— START LISTED RECORDS —
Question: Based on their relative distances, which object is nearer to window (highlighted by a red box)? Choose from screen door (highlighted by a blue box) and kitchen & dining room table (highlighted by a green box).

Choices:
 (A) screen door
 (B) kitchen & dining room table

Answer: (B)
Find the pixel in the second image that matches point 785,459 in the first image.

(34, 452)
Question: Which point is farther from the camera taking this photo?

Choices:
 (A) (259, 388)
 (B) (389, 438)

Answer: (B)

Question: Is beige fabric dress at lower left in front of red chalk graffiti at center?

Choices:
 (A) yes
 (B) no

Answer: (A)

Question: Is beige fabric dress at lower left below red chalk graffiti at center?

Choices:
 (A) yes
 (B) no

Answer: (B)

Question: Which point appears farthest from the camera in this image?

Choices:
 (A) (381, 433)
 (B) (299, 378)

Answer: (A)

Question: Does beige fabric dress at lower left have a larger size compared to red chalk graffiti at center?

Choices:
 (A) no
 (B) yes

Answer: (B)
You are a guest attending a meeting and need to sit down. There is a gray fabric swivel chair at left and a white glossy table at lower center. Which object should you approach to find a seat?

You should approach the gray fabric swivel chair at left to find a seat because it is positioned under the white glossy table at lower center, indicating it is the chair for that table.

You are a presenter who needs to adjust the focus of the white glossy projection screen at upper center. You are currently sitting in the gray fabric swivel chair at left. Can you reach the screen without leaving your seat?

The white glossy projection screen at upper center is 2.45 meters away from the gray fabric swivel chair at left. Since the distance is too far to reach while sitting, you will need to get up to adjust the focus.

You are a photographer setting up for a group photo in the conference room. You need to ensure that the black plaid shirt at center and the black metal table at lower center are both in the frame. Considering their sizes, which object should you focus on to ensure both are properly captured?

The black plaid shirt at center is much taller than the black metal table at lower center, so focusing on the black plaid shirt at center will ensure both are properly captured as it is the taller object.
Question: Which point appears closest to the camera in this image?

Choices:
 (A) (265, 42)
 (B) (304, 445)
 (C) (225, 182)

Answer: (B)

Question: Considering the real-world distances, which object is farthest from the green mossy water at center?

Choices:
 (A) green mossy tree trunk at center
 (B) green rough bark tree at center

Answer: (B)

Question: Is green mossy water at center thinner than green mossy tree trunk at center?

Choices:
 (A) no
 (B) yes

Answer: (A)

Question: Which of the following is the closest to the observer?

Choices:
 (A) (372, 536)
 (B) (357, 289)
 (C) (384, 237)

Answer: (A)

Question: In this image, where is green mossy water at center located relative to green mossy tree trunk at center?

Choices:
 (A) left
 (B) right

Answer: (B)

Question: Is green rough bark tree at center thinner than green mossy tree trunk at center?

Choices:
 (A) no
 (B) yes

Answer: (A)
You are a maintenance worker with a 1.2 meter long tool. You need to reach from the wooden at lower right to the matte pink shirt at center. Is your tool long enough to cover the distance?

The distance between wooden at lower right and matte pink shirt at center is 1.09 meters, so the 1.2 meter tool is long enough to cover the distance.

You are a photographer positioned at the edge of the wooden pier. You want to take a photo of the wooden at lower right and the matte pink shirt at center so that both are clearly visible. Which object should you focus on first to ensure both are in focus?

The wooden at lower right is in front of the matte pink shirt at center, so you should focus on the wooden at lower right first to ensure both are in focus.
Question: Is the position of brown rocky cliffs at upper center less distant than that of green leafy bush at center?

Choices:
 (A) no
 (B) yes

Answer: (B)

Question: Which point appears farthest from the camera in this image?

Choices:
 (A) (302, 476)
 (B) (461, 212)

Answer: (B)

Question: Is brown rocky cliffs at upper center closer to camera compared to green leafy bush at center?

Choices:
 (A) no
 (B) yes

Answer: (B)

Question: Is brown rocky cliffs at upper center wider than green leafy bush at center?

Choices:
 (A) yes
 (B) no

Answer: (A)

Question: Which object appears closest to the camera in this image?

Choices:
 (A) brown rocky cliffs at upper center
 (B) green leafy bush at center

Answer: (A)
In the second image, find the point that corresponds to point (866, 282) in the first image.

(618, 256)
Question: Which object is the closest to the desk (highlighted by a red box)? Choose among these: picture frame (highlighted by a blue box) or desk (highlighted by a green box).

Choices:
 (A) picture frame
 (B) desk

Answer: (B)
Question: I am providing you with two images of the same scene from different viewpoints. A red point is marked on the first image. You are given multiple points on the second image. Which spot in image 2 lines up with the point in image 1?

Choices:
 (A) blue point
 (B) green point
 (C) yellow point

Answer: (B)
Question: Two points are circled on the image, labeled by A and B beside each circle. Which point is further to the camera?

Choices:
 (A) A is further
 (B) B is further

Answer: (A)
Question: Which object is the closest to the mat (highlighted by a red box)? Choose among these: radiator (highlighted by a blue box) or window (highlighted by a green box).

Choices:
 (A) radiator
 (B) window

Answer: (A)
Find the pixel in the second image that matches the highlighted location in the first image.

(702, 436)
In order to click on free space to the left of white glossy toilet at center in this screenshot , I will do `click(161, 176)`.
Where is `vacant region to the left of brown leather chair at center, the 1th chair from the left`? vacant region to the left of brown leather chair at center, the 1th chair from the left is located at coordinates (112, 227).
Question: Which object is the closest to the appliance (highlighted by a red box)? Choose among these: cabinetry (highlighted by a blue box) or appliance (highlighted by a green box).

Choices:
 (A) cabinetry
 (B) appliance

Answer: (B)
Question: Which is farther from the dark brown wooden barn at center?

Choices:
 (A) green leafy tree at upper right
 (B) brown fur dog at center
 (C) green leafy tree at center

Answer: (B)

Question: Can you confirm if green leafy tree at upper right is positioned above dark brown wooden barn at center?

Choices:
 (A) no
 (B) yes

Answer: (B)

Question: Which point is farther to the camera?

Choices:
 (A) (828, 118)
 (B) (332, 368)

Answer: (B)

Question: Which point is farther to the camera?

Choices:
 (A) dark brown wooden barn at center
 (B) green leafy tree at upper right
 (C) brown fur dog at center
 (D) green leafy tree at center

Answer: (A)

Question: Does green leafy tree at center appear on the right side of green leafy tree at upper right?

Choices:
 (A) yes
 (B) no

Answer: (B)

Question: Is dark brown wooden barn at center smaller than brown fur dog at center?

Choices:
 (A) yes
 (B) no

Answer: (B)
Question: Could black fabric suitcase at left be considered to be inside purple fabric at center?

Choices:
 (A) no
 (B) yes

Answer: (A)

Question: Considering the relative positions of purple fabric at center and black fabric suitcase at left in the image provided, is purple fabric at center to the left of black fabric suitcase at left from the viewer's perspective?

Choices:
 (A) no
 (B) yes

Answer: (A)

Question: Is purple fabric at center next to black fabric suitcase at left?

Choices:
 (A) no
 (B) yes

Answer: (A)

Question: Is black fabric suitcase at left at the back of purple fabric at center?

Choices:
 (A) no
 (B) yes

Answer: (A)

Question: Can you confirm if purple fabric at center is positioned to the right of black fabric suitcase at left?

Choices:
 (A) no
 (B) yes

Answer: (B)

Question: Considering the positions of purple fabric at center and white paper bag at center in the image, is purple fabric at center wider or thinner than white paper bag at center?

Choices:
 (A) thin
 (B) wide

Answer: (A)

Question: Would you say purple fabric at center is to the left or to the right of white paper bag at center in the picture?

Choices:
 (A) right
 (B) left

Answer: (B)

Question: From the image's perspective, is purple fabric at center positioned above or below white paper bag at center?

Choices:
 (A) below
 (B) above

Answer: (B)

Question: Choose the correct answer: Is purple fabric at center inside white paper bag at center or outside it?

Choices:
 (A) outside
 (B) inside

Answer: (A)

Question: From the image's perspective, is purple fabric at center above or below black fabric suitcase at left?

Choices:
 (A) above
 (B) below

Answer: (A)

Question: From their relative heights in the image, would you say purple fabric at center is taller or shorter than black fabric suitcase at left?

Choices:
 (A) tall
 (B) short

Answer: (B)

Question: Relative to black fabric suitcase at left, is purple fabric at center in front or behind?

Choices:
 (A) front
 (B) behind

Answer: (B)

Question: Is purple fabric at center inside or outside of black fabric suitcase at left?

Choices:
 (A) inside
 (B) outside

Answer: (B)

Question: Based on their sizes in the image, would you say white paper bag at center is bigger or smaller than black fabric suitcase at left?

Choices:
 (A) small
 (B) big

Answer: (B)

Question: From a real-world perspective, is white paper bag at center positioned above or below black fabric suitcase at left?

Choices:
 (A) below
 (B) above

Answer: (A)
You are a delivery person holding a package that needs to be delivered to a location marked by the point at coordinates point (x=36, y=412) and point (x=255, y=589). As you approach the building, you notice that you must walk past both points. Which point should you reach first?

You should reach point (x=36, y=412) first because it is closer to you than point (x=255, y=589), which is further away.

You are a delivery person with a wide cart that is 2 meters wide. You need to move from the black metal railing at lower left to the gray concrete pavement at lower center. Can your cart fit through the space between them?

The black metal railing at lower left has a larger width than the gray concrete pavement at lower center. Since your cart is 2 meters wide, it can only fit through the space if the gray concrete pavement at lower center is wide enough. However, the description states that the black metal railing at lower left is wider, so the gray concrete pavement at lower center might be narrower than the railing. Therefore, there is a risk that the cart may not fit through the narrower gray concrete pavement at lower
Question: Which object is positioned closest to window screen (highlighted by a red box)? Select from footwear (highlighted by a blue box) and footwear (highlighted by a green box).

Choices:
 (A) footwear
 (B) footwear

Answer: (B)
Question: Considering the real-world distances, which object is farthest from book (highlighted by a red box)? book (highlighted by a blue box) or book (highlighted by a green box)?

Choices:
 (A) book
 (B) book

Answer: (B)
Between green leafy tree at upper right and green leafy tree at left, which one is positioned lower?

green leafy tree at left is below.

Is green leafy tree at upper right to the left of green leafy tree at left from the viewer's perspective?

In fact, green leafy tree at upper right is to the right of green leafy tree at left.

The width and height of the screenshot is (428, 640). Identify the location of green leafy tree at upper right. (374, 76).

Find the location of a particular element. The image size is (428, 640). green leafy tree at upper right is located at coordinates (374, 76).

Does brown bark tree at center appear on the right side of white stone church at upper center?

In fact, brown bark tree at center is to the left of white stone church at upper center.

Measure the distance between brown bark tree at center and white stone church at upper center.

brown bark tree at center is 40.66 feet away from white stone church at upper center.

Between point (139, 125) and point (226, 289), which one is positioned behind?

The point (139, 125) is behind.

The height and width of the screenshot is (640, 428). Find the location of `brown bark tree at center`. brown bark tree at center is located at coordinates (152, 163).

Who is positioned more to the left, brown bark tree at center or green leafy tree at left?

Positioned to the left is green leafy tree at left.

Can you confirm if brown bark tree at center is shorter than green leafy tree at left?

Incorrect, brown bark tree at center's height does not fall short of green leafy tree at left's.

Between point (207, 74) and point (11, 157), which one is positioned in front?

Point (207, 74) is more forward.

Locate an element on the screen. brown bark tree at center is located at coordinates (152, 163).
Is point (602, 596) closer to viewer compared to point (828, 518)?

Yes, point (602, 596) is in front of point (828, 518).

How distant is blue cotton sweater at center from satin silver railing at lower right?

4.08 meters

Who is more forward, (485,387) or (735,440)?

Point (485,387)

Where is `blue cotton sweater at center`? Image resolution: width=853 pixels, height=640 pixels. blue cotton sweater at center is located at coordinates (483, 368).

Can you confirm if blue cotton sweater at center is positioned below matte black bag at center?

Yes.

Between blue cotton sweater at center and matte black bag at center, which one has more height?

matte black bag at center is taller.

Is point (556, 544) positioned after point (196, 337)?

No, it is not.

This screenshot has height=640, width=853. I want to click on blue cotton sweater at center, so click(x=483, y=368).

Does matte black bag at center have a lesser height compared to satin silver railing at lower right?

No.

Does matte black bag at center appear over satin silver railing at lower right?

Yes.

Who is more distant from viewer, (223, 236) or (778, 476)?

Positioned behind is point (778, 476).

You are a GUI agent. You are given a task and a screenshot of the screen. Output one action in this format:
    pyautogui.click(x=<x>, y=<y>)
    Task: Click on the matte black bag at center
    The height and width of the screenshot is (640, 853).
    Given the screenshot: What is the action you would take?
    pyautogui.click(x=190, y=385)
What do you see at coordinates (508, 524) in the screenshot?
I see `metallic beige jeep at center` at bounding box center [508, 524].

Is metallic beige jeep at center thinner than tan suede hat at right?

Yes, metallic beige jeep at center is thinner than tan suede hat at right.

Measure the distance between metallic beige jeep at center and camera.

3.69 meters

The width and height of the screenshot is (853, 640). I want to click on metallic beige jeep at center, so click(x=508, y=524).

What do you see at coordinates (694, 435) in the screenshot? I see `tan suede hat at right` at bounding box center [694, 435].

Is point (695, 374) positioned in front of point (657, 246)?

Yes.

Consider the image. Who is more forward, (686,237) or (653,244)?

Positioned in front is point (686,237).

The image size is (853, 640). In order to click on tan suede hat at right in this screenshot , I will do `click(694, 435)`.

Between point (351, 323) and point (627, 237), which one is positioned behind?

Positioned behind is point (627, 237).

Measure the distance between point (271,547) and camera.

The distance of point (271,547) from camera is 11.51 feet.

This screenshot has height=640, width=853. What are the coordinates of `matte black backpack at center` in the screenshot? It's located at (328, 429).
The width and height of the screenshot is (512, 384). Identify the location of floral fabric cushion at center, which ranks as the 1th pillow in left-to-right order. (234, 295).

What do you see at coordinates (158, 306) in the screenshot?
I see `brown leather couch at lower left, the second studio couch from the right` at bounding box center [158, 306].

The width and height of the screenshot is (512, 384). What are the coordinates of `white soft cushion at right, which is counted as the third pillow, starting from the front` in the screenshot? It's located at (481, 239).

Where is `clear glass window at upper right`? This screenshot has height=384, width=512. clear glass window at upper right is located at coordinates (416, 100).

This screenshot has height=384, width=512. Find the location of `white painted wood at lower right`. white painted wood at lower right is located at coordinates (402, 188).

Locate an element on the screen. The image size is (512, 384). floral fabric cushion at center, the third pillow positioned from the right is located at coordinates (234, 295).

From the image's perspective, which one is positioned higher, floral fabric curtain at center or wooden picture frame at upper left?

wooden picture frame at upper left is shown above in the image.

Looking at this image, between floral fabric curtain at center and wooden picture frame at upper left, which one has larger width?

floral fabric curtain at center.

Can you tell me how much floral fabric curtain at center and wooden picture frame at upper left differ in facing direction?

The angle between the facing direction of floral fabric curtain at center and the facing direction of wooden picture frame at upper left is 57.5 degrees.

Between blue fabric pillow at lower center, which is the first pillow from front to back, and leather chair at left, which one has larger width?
— END LISTED RECORDS —
Format the records from the first line up to and including the line containing "The white glossy projection screen at upper center is" as a Markdown table with the columns Row and Line. Give each line its row number and leave out blank lines.

| Row | Line |
|---|---|
| 1 | Question: Based on their relative distances, which object is nearer to window (highlighted by a red box)? Choose from screen door (highlighted by a blue box) and kitchen & dining room table (highlighted by a green box). |
| 2 | Choices: |
| 3 |  (A) screen door |
| 4 |  (B) kitchen & dining room table |
| 5 | Answer: (B) |
| 6 | Find the pixel in the second image that matches point 785,459 in the first image. |
| 7 | (34, 452) |
| 8 | Question: Which point is farther from the camera taking this photo? |
| 9 | Choices: |
| 10 |  (A) (259, 388) |
| 11 |  (B) (389, 438) |
| 12 | Answer: (B) |
| 13 | Question: Is beige fabric dress at lower left in front of red chalk graffiti at center? |
| 14 | Choices: |
| 15 |  (A) yes |
| 16 |  (B) no |
| 17 | Answer: (A) |
| 18 | Question: Is beige fabric dress at lower left below red chalk graffiti at center? |
| 19 | Choices: |
| 20 |  (A) yes |
| 21 |  (B) no |
| 22 | Answer: (B) |
| 23 | Question: Which point appears farthest from the camera in this image? |
| 24 | Choices: |
| 25 |  (A) (381, 433) |
| 26 |  (B) (299, 378) |
| 27 | Answer: (A) |
| 28 | Question: Does beige fabric dress at lower left have a larger size compared to red chalk graffiti at center? |
| 29 | Choices: |
| 30 |  (A) no |
| 31 |  (B) yes |
| 32 | Answer: (B) |
| 33 | You are a guest attending a meeting and need to sit down. There is a gray fabric swivel chair at left and a white glossy table at lower center. Which object should you approach to find a seat? |
| 34 | You should approach the gray fabric swivel chair at left to find a seat because it is positioned under the white glossy table at lower center, indicating it is the chair for that table. |
| 35 | You are a presenter who needs to adjust the focus of the white glossy projection screen at upper center. You are currently sitting in the gray fabric swivel chair at left. Can you reach the screen without leaving your seat? |
| 36 | The white glossy projection screen at upper center is 2.45 meters away from the gray fabric swivel chair at left. Since the distance is too far to reach while sitting, you will need to get up to adjust the focus. |